▶ **STATED EXERCISE**:
Format every line of the records below as a JSON list of strings, one string per line, leaving out blank lines.

* Start *

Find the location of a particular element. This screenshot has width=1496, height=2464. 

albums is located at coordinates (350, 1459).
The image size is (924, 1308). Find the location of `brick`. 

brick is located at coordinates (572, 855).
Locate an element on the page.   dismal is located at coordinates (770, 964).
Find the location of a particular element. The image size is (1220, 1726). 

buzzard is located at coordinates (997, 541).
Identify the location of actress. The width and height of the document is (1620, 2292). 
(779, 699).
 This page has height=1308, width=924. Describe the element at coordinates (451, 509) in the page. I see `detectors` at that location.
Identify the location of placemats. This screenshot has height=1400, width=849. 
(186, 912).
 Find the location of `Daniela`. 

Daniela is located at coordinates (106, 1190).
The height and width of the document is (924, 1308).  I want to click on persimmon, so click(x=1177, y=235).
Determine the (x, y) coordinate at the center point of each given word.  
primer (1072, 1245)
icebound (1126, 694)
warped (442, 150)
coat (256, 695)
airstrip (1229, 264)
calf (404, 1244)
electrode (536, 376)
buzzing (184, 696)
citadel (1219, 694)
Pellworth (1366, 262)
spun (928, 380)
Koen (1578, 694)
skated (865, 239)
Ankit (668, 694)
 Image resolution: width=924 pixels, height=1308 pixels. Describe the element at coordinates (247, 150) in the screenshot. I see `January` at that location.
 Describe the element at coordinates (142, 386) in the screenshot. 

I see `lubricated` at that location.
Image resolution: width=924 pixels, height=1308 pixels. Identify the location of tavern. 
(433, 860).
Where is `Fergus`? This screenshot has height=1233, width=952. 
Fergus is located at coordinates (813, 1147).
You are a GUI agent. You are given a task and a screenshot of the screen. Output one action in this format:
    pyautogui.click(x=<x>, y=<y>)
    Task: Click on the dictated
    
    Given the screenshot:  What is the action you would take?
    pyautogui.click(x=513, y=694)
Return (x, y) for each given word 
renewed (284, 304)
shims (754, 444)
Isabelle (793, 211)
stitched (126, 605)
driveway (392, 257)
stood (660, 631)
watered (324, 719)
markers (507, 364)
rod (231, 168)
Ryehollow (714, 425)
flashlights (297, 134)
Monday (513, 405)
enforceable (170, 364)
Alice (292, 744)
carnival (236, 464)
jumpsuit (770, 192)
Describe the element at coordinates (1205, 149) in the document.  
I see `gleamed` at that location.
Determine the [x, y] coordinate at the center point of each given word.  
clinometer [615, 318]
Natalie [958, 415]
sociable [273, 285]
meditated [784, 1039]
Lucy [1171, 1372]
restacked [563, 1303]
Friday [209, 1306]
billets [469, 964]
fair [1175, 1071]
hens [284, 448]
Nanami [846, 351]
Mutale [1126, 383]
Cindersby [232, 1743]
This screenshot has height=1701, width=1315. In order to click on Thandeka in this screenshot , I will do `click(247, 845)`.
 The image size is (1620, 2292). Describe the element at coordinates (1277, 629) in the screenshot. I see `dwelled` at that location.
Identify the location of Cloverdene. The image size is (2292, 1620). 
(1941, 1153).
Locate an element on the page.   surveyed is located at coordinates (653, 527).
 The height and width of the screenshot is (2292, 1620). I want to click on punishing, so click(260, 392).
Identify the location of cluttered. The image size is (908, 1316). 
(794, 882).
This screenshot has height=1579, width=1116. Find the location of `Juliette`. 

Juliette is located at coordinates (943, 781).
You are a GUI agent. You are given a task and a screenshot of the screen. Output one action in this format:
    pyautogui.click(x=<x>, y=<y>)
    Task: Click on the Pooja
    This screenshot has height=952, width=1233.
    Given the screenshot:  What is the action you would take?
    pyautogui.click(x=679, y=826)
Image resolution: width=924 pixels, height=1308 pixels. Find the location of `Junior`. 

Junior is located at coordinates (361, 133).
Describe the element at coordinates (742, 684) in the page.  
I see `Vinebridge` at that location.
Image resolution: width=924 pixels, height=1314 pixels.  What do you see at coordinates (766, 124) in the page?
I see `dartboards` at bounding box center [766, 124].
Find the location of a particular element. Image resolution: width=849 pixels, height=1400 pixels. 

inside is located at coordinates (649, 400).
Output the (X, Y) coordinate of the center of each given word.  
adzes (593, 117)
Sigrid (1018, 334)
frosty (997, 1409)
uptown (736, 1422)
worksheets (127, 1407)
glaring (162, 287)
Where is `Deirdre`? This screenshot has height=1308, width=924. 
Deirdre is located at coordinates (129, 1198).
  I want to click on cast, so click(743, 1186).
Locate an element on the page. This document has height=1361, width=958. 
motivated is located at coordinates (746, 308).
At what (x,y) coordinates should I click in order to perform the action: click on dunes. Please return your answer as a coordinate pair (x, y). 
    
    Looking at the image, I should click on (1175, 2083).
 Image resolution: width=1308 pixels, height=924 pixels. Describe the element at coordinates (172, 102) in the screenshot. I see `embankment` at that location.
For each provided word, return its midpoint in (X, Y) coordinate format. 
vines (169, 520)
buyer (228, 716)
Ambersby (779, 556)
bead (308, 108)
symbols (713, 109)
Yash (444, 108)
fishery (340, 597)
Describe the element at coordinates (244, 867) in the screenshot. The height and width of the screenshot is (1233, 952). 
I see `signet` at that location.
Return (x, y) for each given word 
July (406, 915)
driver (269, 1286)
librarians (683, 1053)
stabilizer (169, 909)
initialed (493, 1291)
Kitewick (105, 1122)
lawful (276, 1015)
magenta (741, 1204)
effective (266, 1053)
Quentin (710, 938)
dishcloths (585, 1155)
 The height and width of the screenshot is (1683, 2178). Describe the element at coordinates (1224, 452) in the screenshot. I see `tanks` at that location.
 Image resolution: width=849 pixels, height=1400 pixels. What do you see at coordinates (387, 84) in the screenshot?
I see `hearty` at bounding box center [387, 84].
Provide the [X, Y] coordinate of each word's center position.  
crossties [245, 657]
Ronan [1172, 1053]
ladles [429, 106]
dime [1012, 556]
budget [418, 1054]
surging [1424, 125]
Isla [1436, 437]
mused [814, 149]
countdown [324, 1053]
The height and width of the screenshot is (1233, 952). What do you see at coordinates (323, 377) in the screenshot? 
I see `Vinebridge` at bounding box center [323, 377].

* End *

▶ **THE RESULT**:
[
  "Find the location of a particular element. This screenshot has width=1496, height=2464. ",
  "albums is located at coordinates (350, 1459).",
  "The image size is (924, 1308). Find the location of `brick`. ",
  "brick is located at coordinates (572, 855).",
  "Locate an element on the page.   dismal is located at coordinates (770, 964).",
  "Find the location of a particular element. The image size is (1220, 1726). ",
  "buzzard is located at coordinates (997, 541).",
  "Identify the location of actress. The width and height of the document is (1620, 2292). ",
  "(779, 699).",
  " This page has height=1308, width=924. Describe the element at coordinates (451, 509) in the page. I see `detectors` at that location.",
  "Identify the location of placemats. This screenshot has height=1400, width=849. ",
  "(186, 912).",
  " Find the location of `Daniela`. ",
  "Daniela is located at coordinates (106, 1190).",
  "The height and width of the document is (924, 1308).  I want to click on persimmon, so click(x=1177, y=235).",
  "Determine the (x, y) coordinate at the center point of each given word.  ",
  "primer (1072, 1245)",
  "icebound (1126, 694)",
  "warped (442, 150)",
  "coat (256, 695)",
  "airstrip (1229, 264)",
  "calf (404, 1244)",
  "electrode (536, 376)",
  "buzzing (184, 696)",
  "citadel (1219, 694)",
  "Pellworth (1366, 262)",
  "spun (928, 380)",
  "Koen (1578, 694)",
  "skated (865, 239)",
  "Ankit (668, 694)",
  " Image resolution: width=924 pixels, height=1308 pixels. Describe the element at coordinates (247, 150) in the screenshot. I see `January` at that location.",
  " Describe the element at coordinates (142, 386) in the screenshot. ",
  "I see `lubricated` at that location.",
  "Image resolution: width=924 pixels, height=1308 pixels. Identify the location of tavern. ",
  "(433, 860).",
  "Where is `Fergus`? This screenshot has height=1233, width=952. ",
  "Fergus is located at coordinates (813, 1147).",
  "You are a GUI agent. You are given a task and a screenshot of the screen. Output one action in this format:",
  "    pyautogui.click(x=<x>, y=<y>)",
  "    Task: Click on the dictated",
  "    Given the screenshot:  What is the action you would take?",
  "    pyautogui.click(x=513, y=694)",
  "Return (x, y) for each given word ",
  "renewed (284, 304)",
  "shims (754, 444)",
  "Isabelle (793, 211)",
  "stitched (126, 605)",
  "driveway (392, 257)",
  "stood (660, 631)",
  "watered (324, 719)",
  "markers (507, 364)",
  "rod (231, 168)",
  "Ryehollow (714, 425)",
  "flashlights (297, 134)",
  "Monday (513, 405)",
  "enforceable (170, 364)",
  "Alice (292, 744)",
  "carnival (236, 464)",
  "jumpsuit (770, 192)",
  "Describe the element at coordinates (1205, 149) in the document.  ",
  "I see `gleamed` at that location.",
  "Determine the [x, y] coordinate at the center point of each given word.  ",
  "clinometer [615, 318]",
  "Natalie [958, 415]",
  "sociable [273, 285]",
  "meditated [784, 1039]",
  "Lucy [1171, 1372]",
  "restacked [563, 1303]",
  "Friday [209, 1306]",
  "billets [469, 964]",
  "fair [1175, 1071]",
  "hens [284, 448]",
  "Nanami [846, 351]",
  "Mutale [1126, 383]",
  "Cindersby [232, 1743]",
  "This screenshot has height=1701, width=1315. In order to click on Thandeka in this screenshot , I will do `click(247, 845)`.",
  " The image size is (1620, 2292). Describe the element at coordinates (1277, 629) in the screenshot. I see `dwelled` at that location.",
  "Identify the location of Cloverdene. The image size is (2292, 1620). ",
  "(1941, 1153).",
  "Locate an element on the page.   surveyed is located at coordinates (653, 527).",
  " The height and width of the screenshot is (2292, 1620). I want to click on punishing, so click(260, 392).",
  "Identify the location of cluttered. The image size is (908, 1316). ",
  "(794, 882).",
  "This screenshot has height=1579, width=1116. Find the location of `Juliette`. ",
  "Juliette is located at coordinates (943, 781).",
  "You are a GUI agent. You are given a task and a screenshot of the screen. Output one action in this format:",
  "    pyautogui.click(x=<x>, y=<y>)",
  "    Task: Click on the Pooja",
  "    This screenshot has height=952, width=1233.",
  "    Given the screenshot:  What is the action you would take?",
  "    pyautogui.click(x=679, y=826)",
  "Image resolution: width=924 pixels, height=1308 pixels. Find the location of `Junior`. ",
  "Junior is located at coordinates (361, 133).",
  "Describe the element at coordinates (742, 684) in the page.  ",
  "I see `Vinebridge` at that location.",
  "Image resolution: width=924 pixels, height=1314 pixels.  What do you see at coordinates (766, 124) in the page?",
  "I see `dartboards` at bounding box center [766, 124].",
  "Find the location of a particular element. Image resolution: width=849 pixels, height=1400 pixels. ",
  "inside is located at coordinates (649, 400).",
  "Output the (X, Y) coordinate of the center of each given word.  ",
  "adzes (593, 117)",
  "Sigrid (1018, 334)",
  "frosty (997, 1409)",
  "uptown (736, 1422)",
  "worksheets (127, 1407)",
  "glaring (162, 287)",
  "Where is `Deirdre`? This screenshot has height=1308, width=924. ",
  "Deirdre is located at coordinates (129, 1198).",
  "  I want to click on cast, so click(743, 1186).",
  "Locate an element on the page. This document has height=1361, width=958. ",
  "motivated is located at coordinates (746, 308).",
  "At what (x,y) coordinates should I click in order to perform the action: click on dunes. Please return your answer as a coordinate pair (x, y). ",
  "    Looking at the image, I should click on (1175, 2083).",
  " Image resolution: width=1308 pixels, height=924 pixels. Describe the element at coordinates (172, 102) in the screenshot. I see `embankment` at that location.",
  "For each provided word, return its midpoint in (X, Y) coordinate format. ",
  "vines (169, 520)",
  "buyer (228, 716)",
  "Ambersby (779, 556)",
  "bead (308, 108)",
  "symbols (713, 109)",
  "Yash (444, 108)",
  "fishery (340, 597)",
  "Describe the element at coordinates (244, 867) in the screenshot. The height and width of the screenshot is (1233, 952). ",
  "I see `signet` at that location.",
  "Return (x, y) for each given word ",
  "July (406, 915)",
  "driver (269, 1286)",
  "librarians (683, 1053)",
  "stabilizer (169, 909)",
  "initialed (493, 1291)",
  "Kitewick (105, 1122)",
  "lawful (276, 1015)",
  "magenta (741, 1204)",
  "effective (266, 1053)",
  "Quentin (710, 938)",
  "dishcloths (585, 1155)",
  " The height and width of the screenshot is (1683, 2178). Describe the element at coordinates (1224, 452) in the screenshot. I see `tanks` at that location.",
  " Image resolution: width=849 pixels, height=1400 pixels. What do you see at coordinates (387, 84) in the screenshot?",
  "I see `hearty` at bounding box center [387, 84].",
  "Provide the [X, Y] coordinate of each word's center position.  ",
  "crossties [245, 657]",
  "Ronan [1172, 1053]",
  "ladles [429, 106]",
  "dime [1012, 556]",
  "budget [418, 1054]",
  "surging [1424, 125]",
  "Isla [1436, 437]",
  "mused [814, 149]",
  "countdown [324, 1053]",
  "The height and width of the screenshot is (1233, 952). What do you see at coordinates (323, 377) in the screenshot? ",
  "I see `Vinebridge` at bounding box center [323, 377]."
]